* _Data provided_:
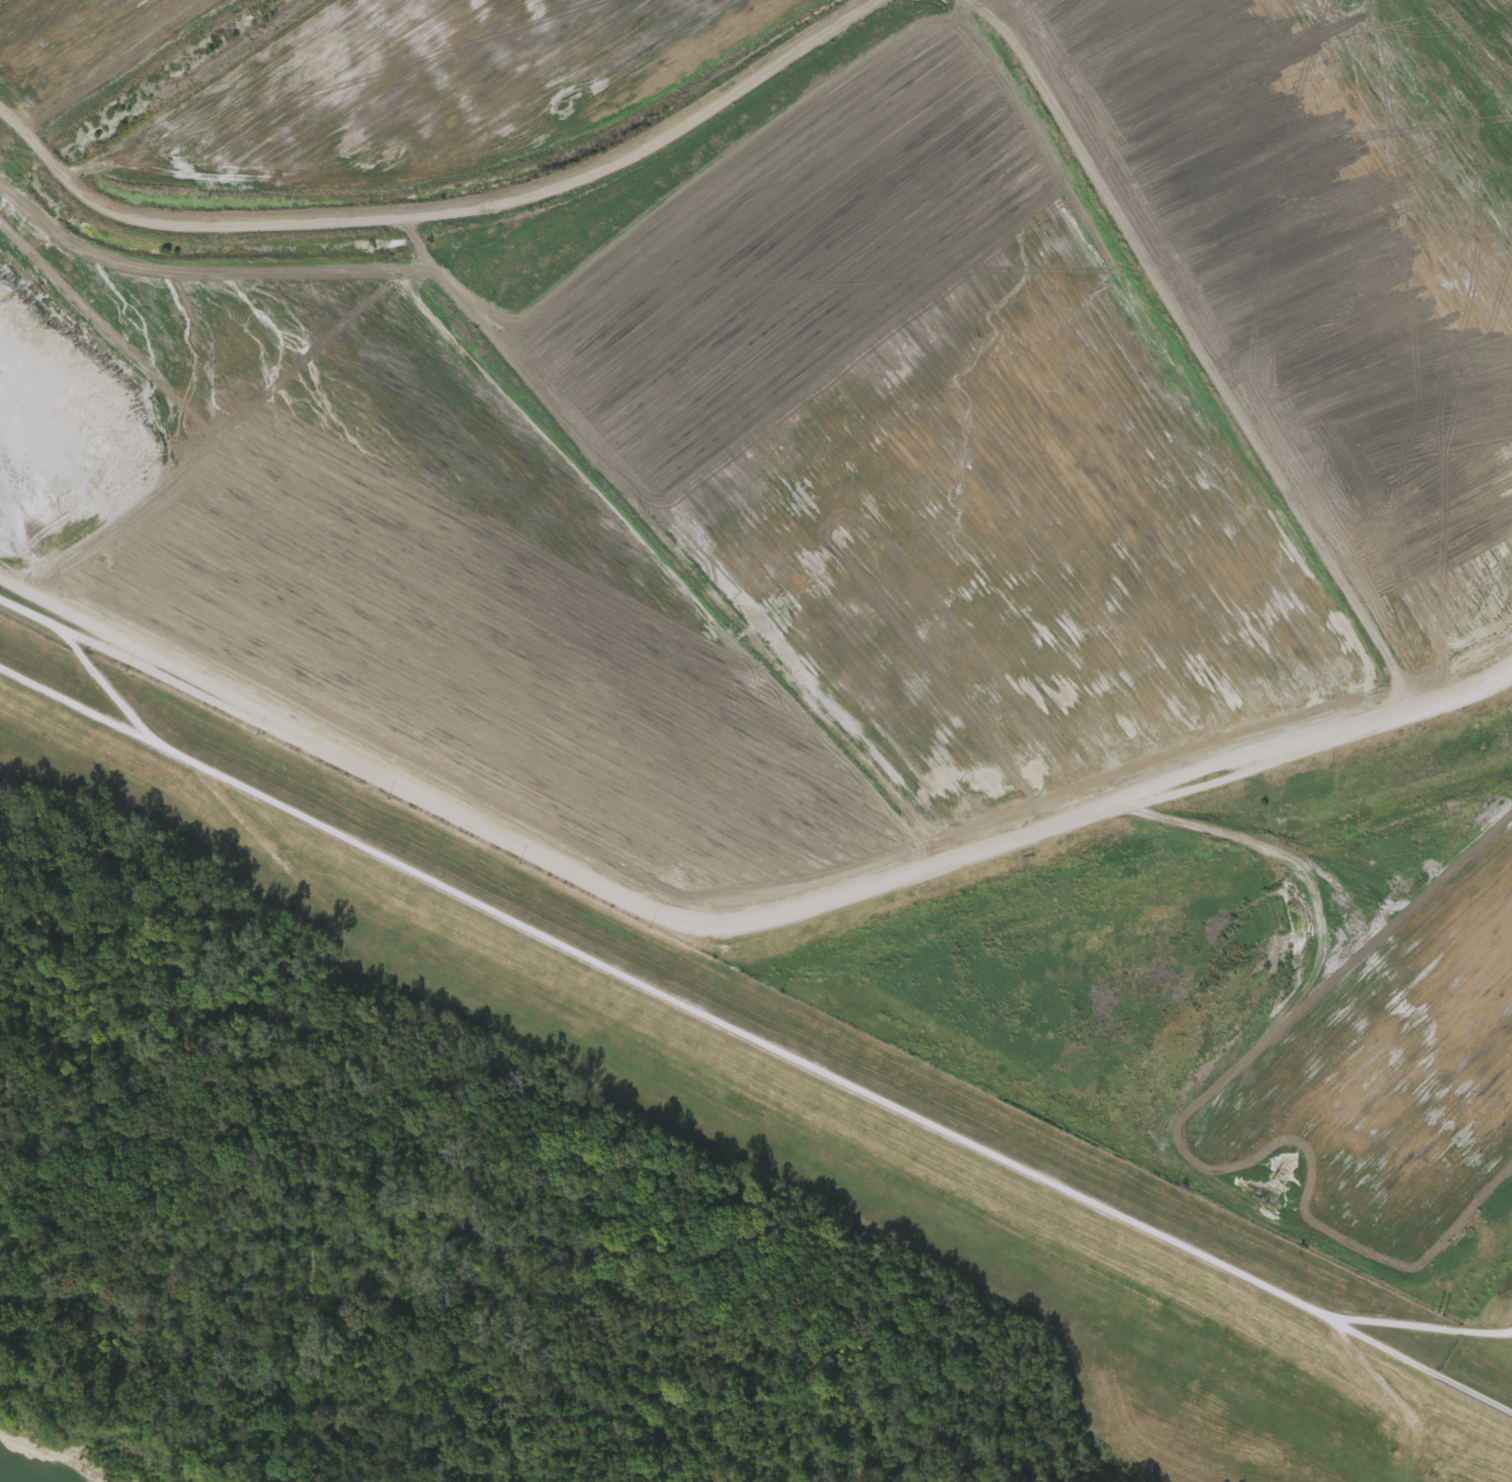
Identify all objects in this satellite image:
wastewater plant: (841, 560)
road: (670, 996)
road: (1357, 1323)
road: (1442, 1323)

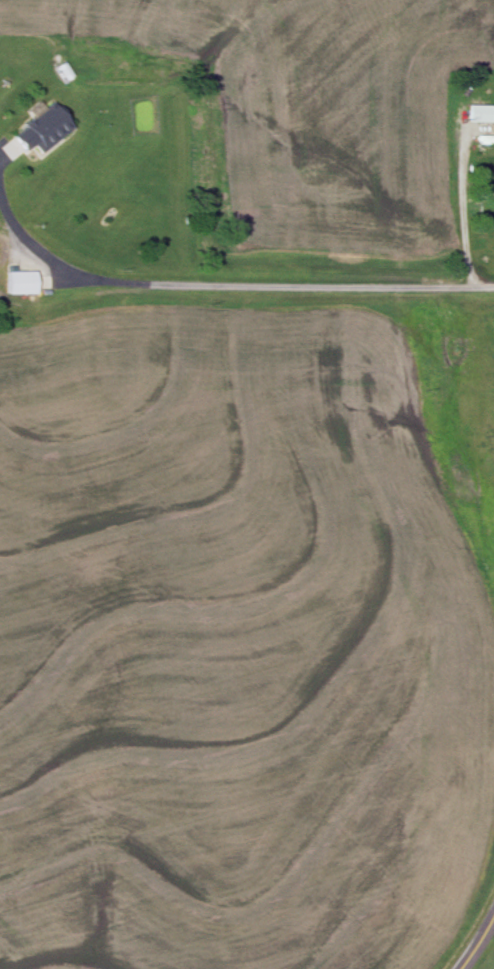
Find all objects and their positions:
building: (476, 109)
crop: (309, 111)
building: (38, 128)
building: (493, 222)
building: (15, 283)
road: (232, 285)
crop: (234, 648)
road: (479, 946)

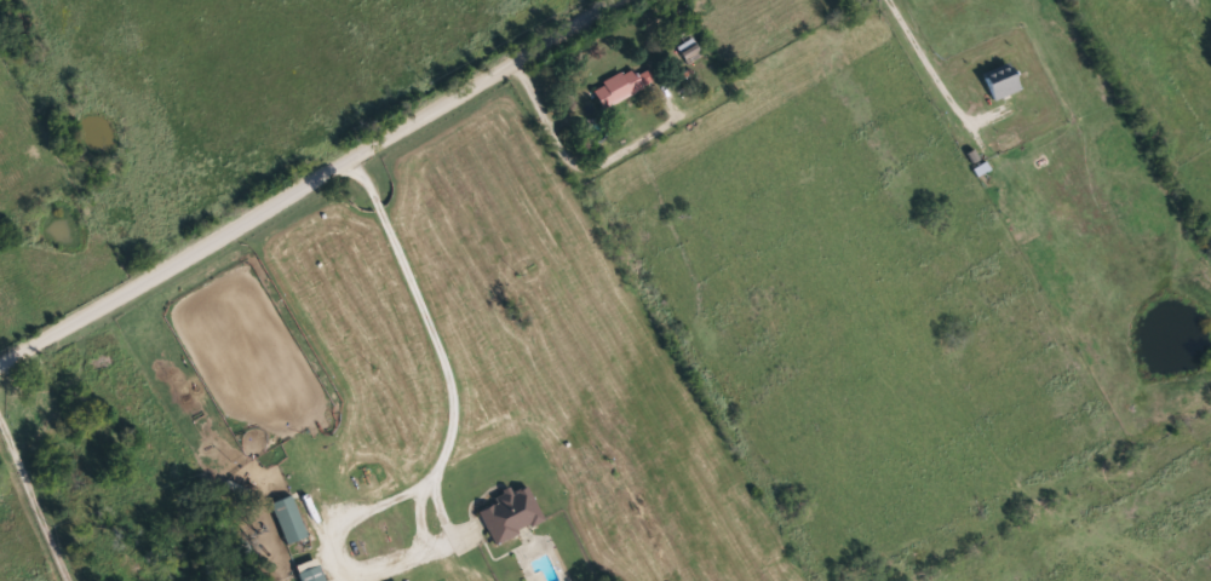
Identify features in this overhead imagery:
building: (689, 48)
road: (927, 62)
building: (1002, 81)
building: (621, 85)
road: (649, 123)
road: (302, 180)
road: (429, 310)
road: (669, 318)
road: (37, 498)
building: (509, 513)
building: (289, 518)
building: (309, 570)

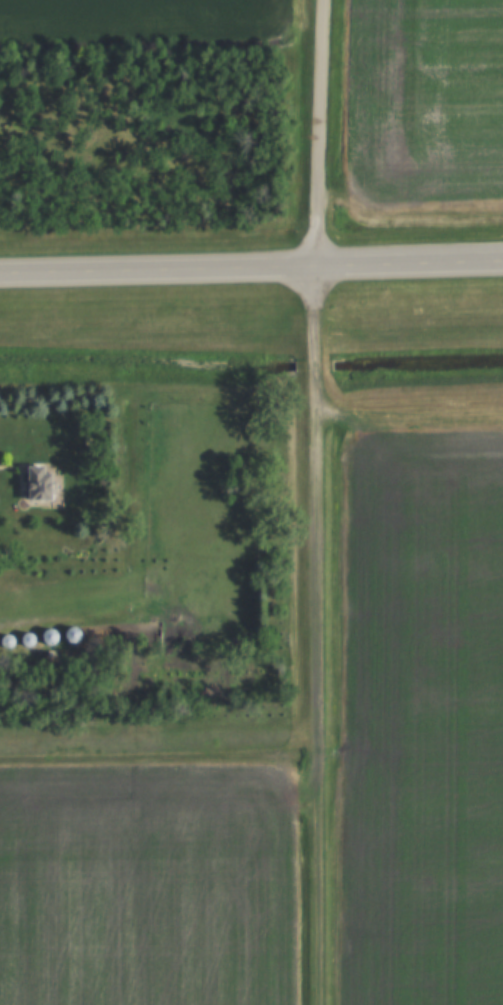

* _Work required_: Make a word-for-word copy of the records above, excluding all pictures.

* _Written answer_:
Identify all objects in this satellite image:
wastewater plant: (841, 560)
road: (670, 996)
road: (1357, 1323)
road: (1442, 1323)

Find all objects and their positions:
building: (476, 109)
crop: (309, 111)
building: (38, 128)
building: (493, 222)
building: (15, 283)
road: (232, 285)
crop: (234, 648)
road: (479, 946)

Identify features in this overhead imagery:
building: (689, 48)
road: (927, 62)
building: (1002, 81)
building: (621, 85)
road: (649, 123)
road: (302, 180)
road: (429, 310)
road: (669, 318)
road: (37, 498)
building: (509, 513)
building: (289, 518)
building: (309, 570)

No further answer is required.